TASK STATEMENT:
From the material below, return exactly the lines starting at the one that holds "[(519,0),(498,0),(505,23),(512,21),(506,0),(519,0)]" and ending at the one that holds "[(404,107),(405,81),(377,80),(377,106),(404,107)]". Pictures stay out of the answer.

DATA TO USE:
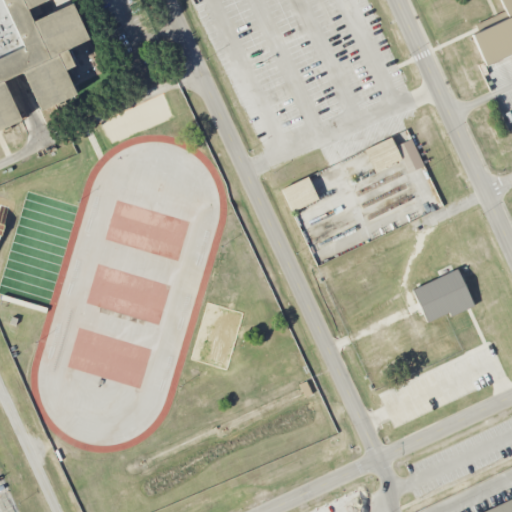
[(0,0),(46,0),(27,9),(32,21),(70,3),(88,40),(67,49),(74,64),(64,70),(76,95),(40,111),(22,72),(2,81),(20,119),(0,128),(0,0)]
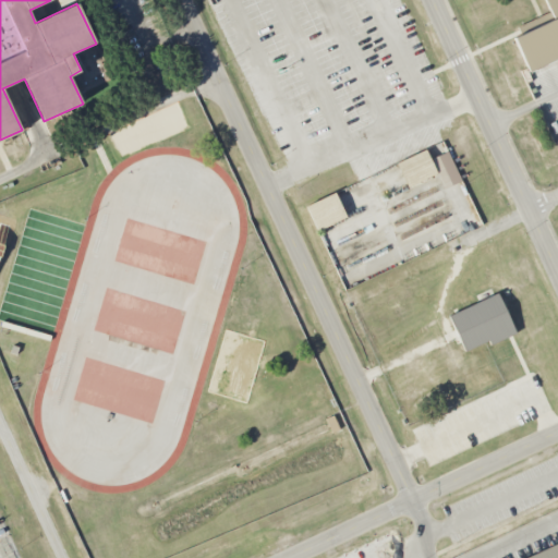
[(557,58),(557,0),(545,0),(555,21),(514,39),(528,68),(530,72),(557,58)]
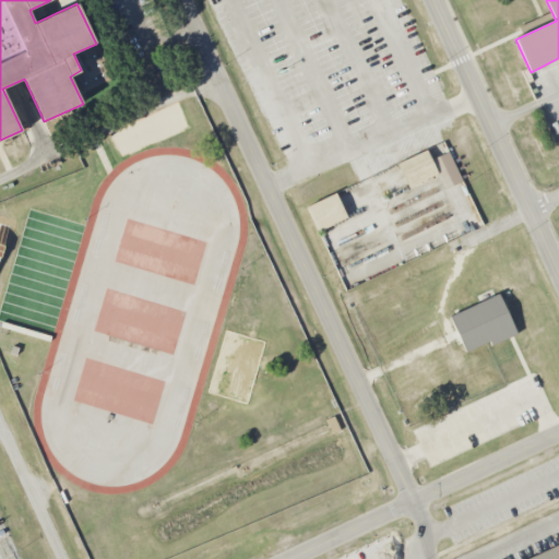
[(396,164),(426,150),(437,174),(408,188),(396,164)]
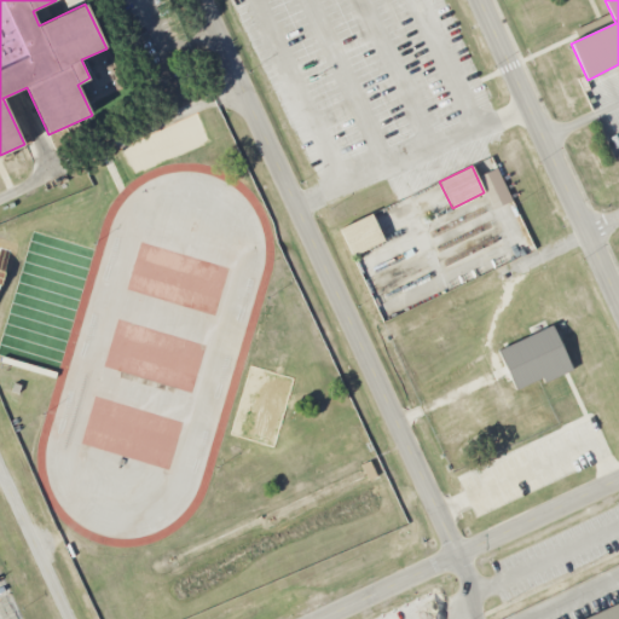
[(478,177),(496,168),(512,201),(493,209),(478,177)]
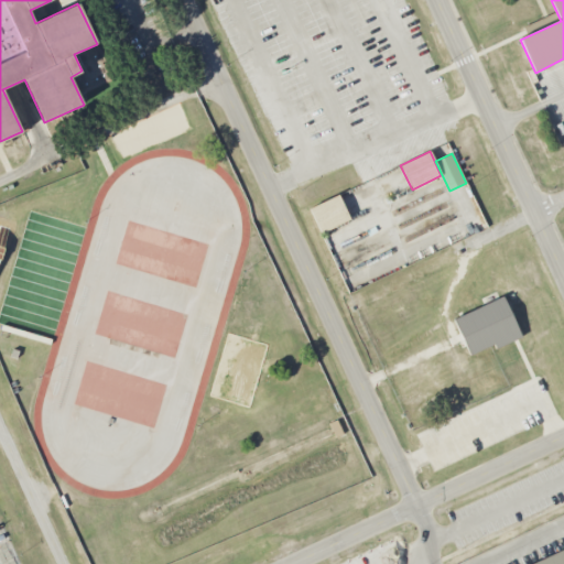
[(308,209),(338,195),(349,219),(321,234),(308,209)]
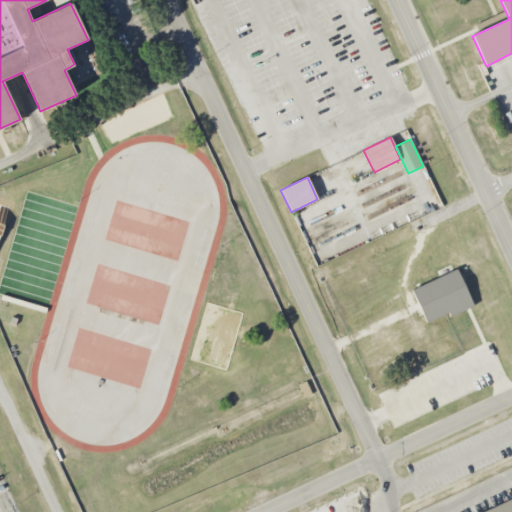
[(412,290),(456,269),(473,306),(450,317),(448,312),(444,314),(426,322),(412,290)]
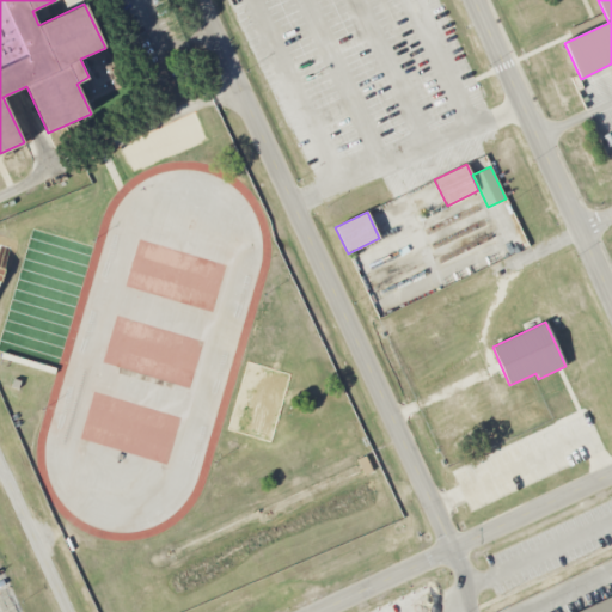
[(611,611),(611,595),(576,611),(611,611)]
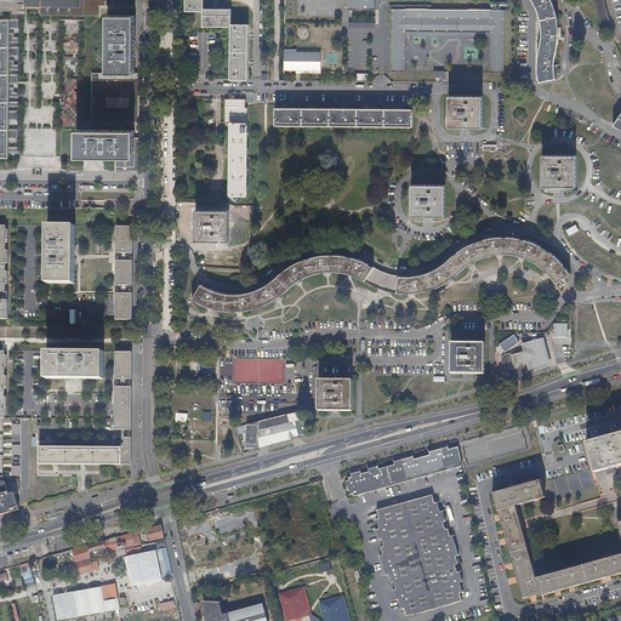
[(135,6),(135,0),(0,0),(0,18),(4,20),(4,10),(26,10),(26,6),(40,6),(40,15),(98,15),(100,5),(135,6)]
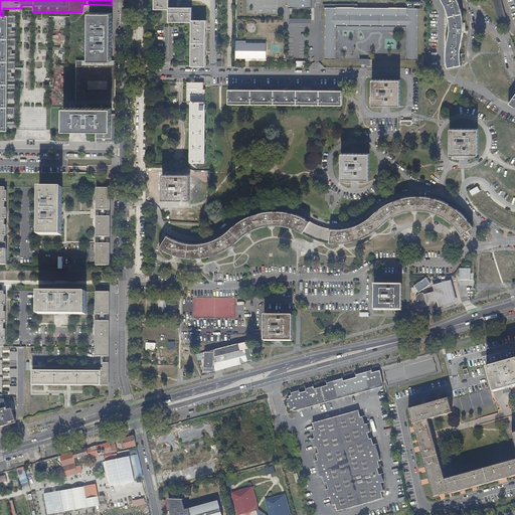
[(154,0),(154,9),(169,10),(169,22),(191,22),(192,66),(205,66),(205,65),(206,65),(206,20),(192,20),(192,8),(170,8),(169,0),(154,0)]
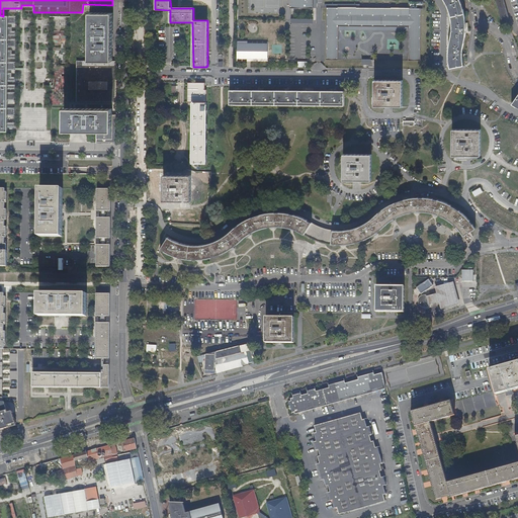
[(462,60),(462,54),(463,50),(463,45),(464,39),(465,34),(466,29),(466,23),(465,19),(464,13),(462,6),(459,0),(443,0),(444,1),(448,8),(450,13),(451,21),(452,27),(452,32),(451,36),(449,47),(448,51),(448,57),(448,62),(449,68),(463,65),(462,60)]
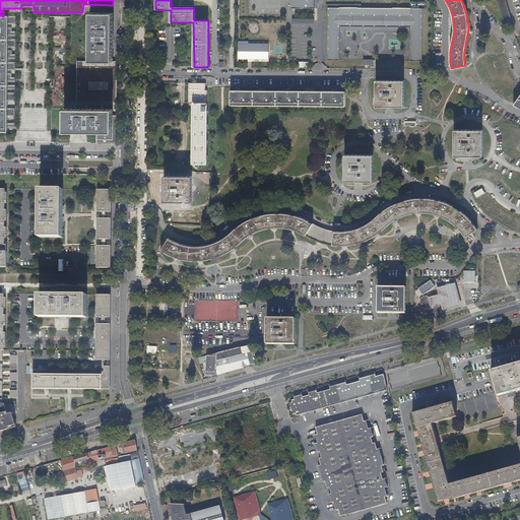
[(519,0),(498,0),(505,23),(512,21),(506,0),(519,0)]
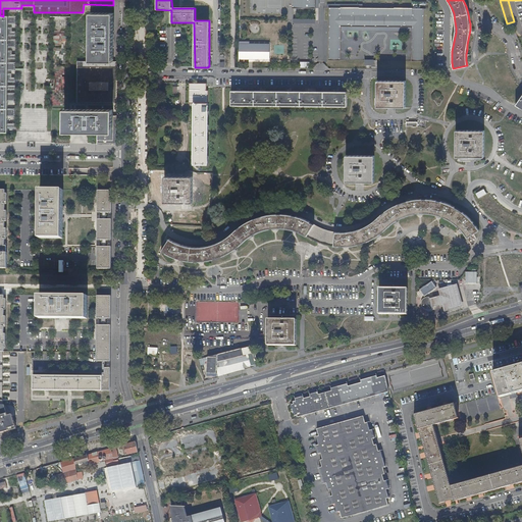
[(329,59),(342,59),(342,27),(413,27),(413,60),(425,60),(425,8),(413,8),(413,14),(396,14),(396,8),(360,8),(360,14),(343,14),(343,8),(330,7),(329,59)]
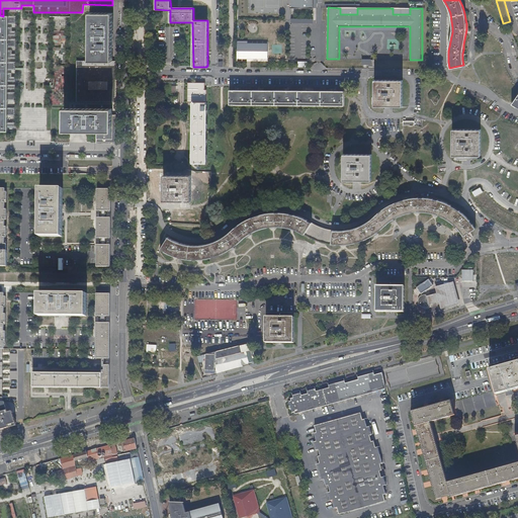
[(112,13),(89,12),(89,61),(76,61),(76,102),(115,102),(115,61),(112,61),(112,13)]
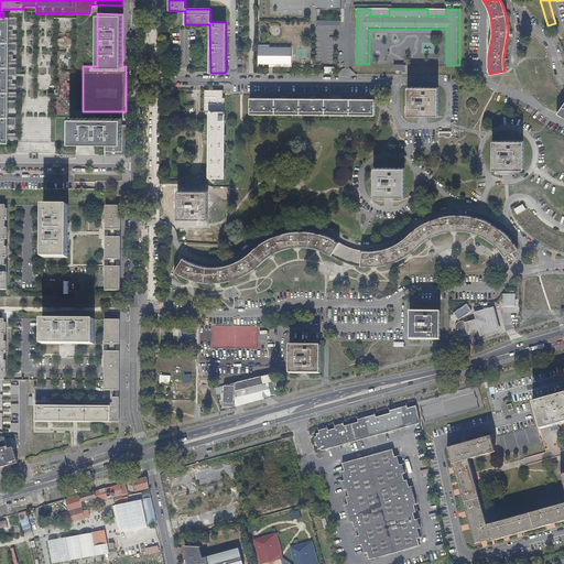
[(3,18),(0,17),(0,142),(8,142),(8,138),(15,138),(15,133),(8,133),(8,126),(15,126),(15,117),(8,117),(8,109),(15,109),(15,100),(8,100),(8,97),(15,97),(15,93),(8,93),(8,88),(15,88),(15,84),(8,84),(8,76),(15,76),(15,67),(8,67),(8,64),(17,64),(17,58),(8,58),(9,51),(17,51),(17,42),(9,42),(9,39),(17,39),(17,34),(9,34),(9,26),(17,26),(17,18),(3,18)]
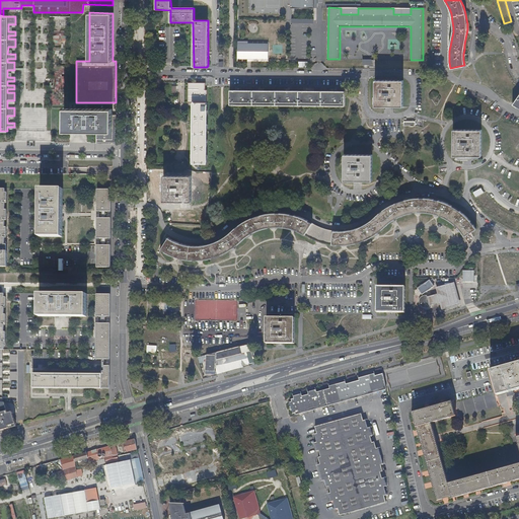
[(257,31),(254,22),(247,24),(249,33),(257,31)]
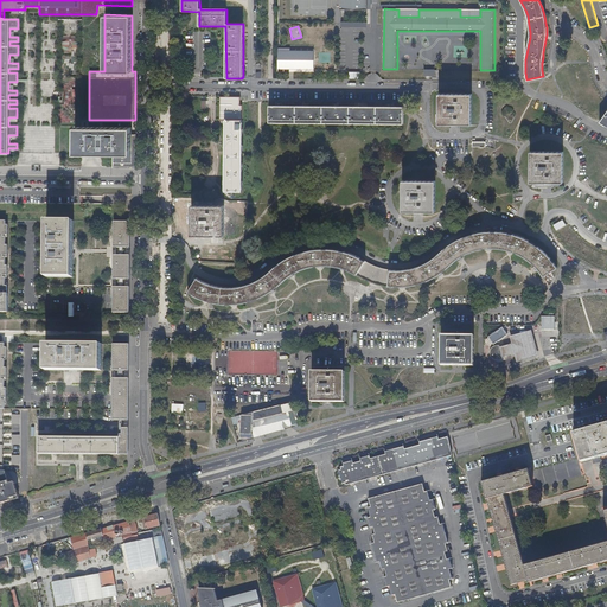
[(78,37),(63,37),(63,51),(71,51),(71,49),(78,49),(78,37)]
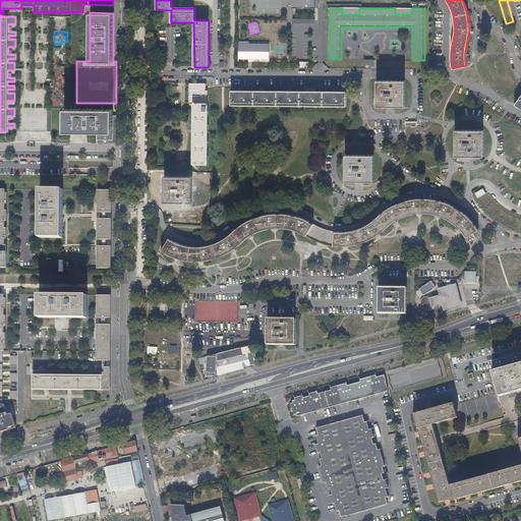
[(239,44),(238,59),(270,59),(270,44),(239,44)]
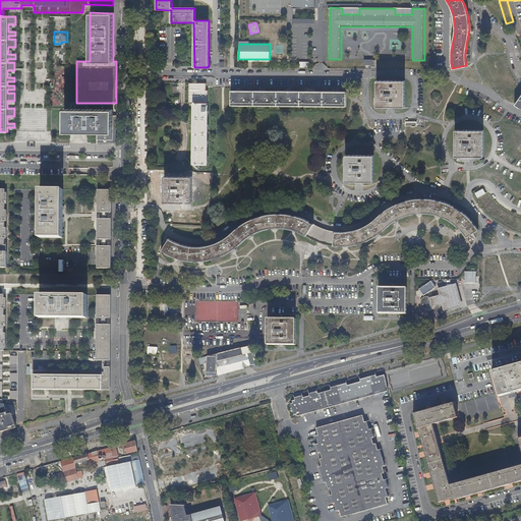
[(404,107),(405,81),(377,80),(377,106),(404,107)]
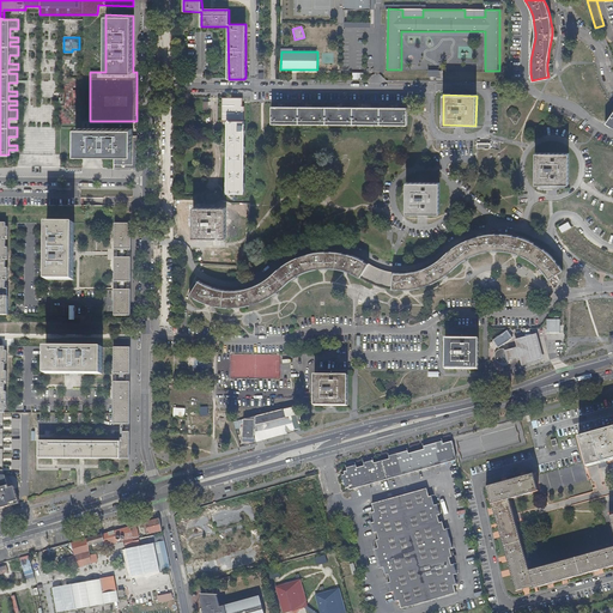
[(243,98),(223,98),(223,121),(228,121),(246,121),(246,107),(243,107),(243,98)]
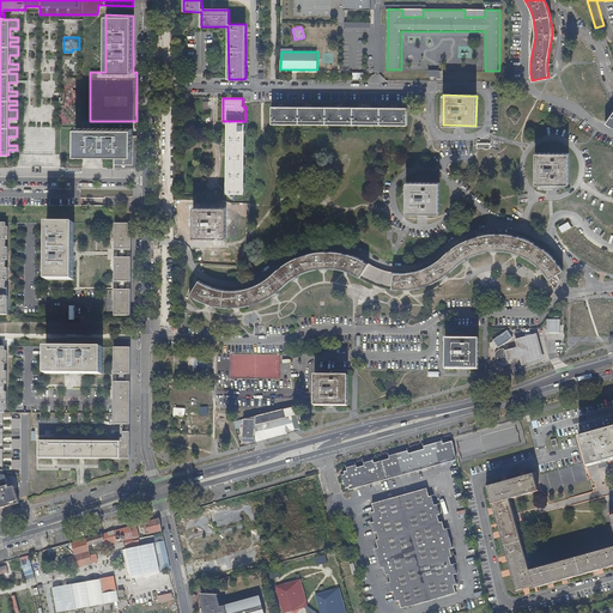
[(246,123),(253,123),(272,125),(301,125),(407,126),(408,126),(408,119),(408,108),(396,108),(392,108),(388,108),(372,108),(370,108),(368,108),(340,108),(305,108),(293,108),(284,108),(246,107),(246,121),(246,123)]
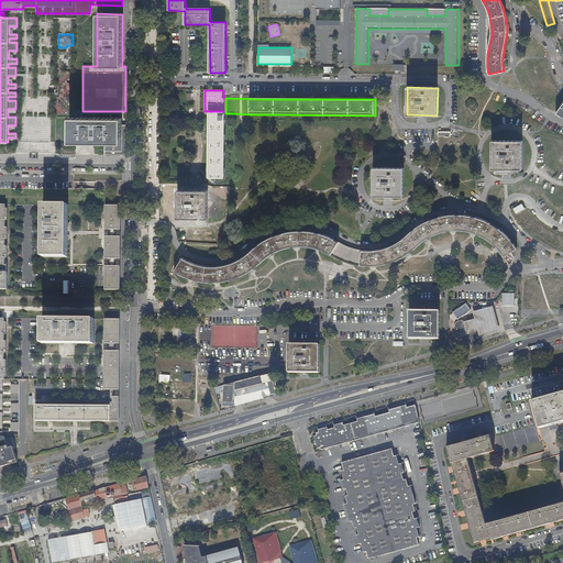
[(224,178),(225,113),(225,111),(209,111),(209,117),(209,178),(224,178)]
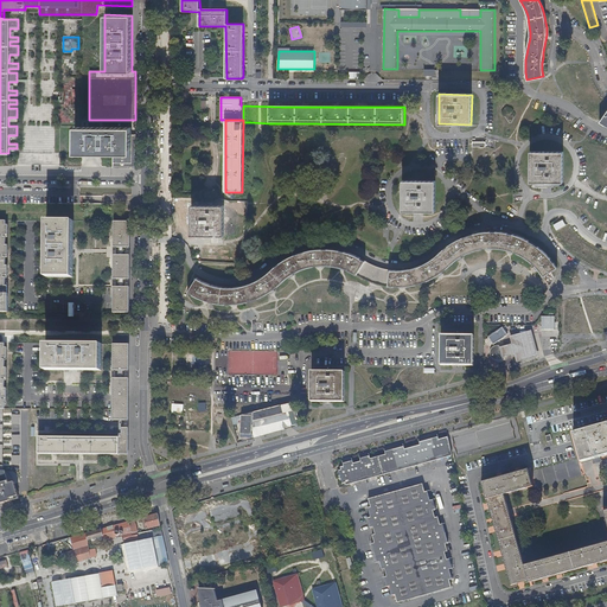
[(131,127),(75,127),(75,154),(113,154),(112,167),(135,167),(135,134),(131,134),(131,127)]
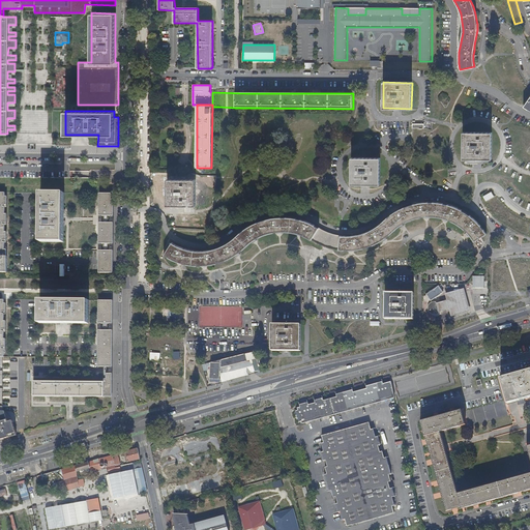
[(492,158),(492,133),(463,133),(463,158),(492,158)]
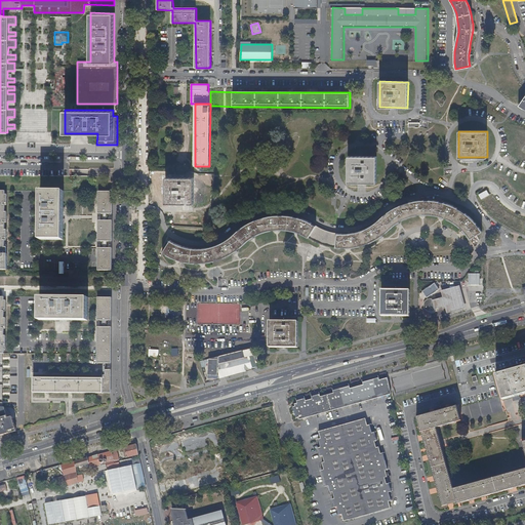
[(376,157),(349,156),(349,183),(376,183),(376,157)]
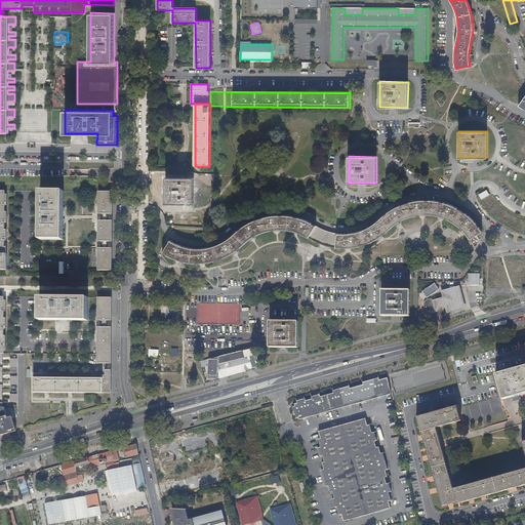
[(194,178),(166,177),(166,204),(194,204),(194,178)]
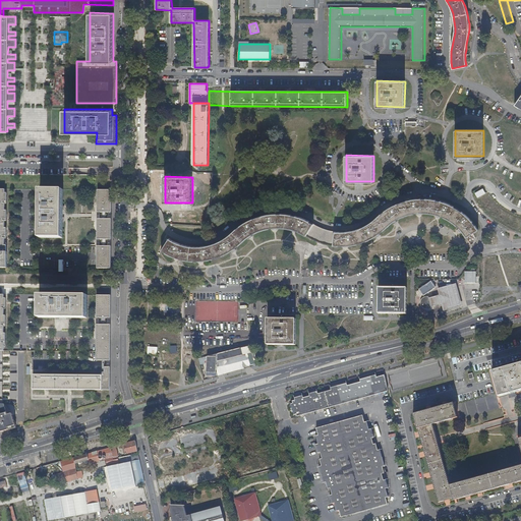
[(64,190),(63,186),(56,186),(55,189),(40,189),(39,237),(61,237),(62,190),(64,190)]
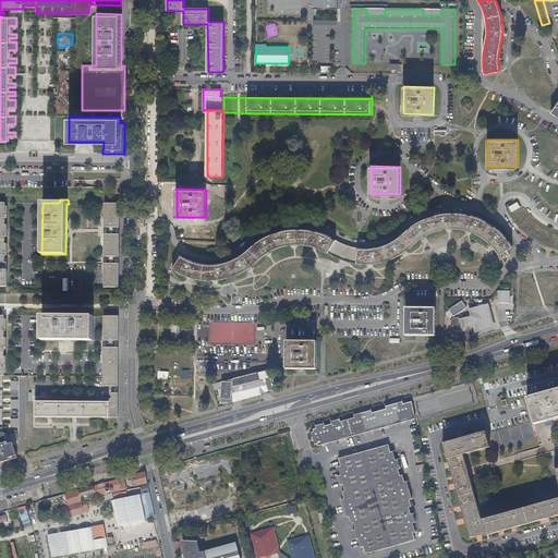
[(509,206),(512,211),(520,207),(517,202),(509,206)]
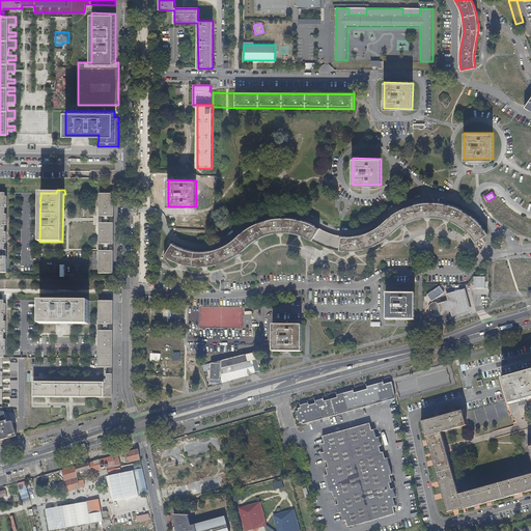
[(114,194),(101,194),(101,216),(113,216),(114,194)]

ANSWER BOX:
[(519,0),(498,0),(505,23),(512,21),(506,0),(519,0)]
[(329,59),(342,59),(342,27),(413,27),(413,60),(425,60),(425,8),(413,8),(413,14),(396,14),(396,8),(360,8),(360,14),(343,14),(343,8),(330,7),(329,59)]
[(112,13),(89,12),(89,61),(76,61),(76,102),(115,102),(115,61),(112,61),(112,13)]
[(3,18),(0,17),(0,142),(8,142),(8,138),(15,138),(15,133),(8,133),(8,126),(15,126),(15,117),(8,117),(8,109),(15,109),(15,100),(8,100),(8,97),(15,97),(15,93),(8,93),(8,88),(15,88),(15,84),(8,84),(8,76),(15,76),(15,67),(8,67),(8,64),(17,64),(17,58),(8,58),(9,51),(17,51),(17,42),(9,42),(9,39),(17,39),(17,34),(9,34),(9,26),(17,26),(17,18),(3,18)]
[(257,31),(254,22),(247,24),(249,33),(257,31)]
[(78,37),(63,37),(63,51),(71,51),(71,49),(78,49),(78,37)]
[(239,44),(238,59),(270,59),(270,44),(239,44)]
[(404,107),(405,81),(377,80),(377,106),(404,107)]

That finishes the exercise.